Task directions: Go through the listing beneath this task and return every line that carries the string "ficha".

Data excerpt:

╔══

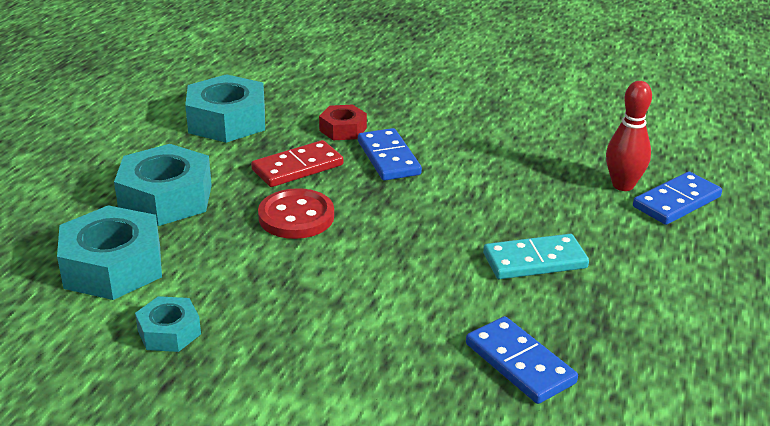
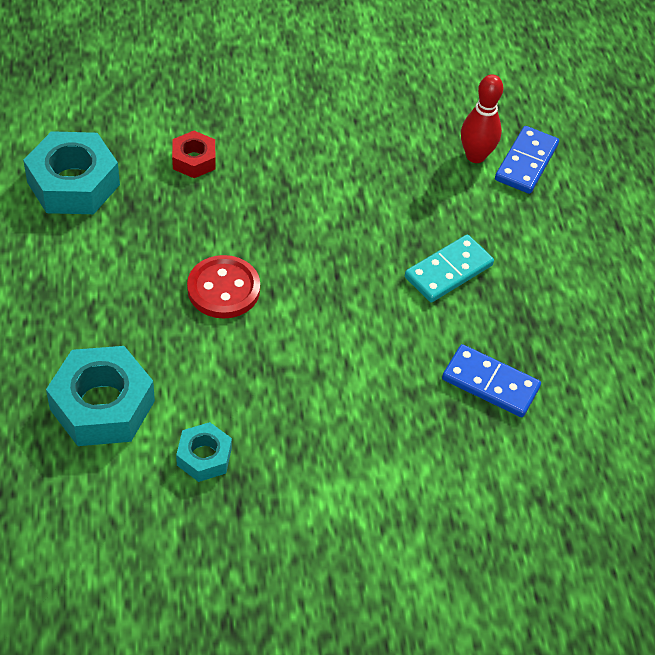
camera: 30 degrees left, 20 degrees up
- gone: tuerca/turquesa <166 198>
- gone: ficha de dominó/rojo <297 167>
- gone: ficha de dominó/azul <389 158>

╚══

Task solution:
- gone: ficha de dominó/rojo <297 167>
- gone: ficha de dominó/azul <389 158>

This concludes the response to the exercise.